» **Problem statement**
Which lines in the records below contain the word "elsewhere"? Copy each one out.

(Records contained in a dataset)
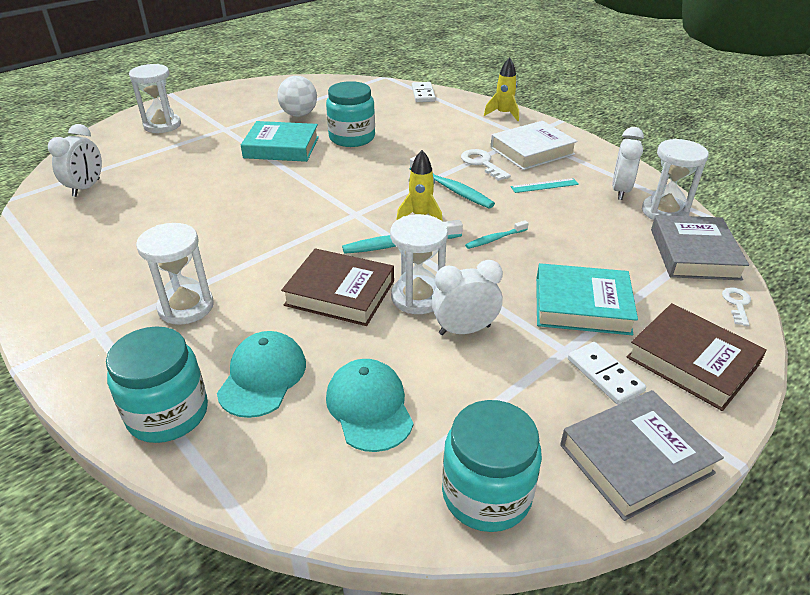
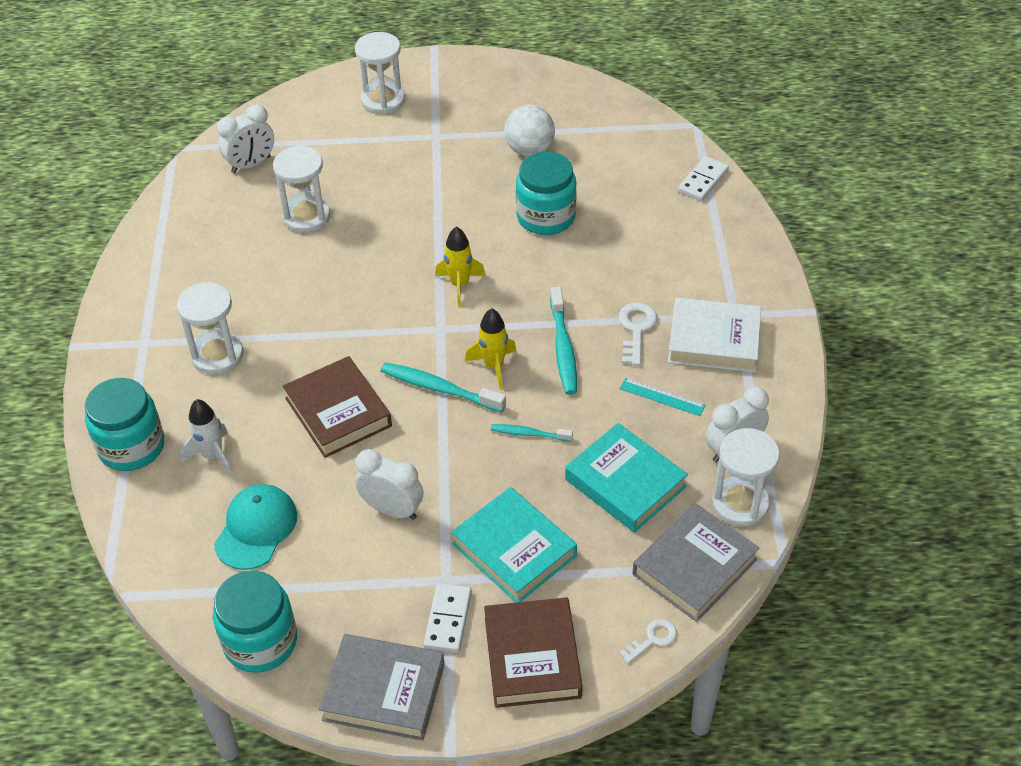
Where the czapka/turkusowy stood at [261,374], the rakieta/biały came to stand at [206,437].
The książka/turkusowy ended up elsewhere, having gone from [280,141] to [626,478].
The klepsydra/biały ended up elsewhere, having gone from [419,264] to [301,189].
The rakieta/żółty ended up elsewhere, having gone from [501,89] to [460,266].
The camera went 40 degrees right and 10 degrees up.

» **Answer to the exercise**
The książka/turkusowy ended up elsewhere, having gone from [280,141] to [626,478].
The klepsydra/biały ended up elsewhere, having gone from [419,264] to [301,189].
The rakieta/żółty ended up elsewhere, having gone from [501,89] to [460,266].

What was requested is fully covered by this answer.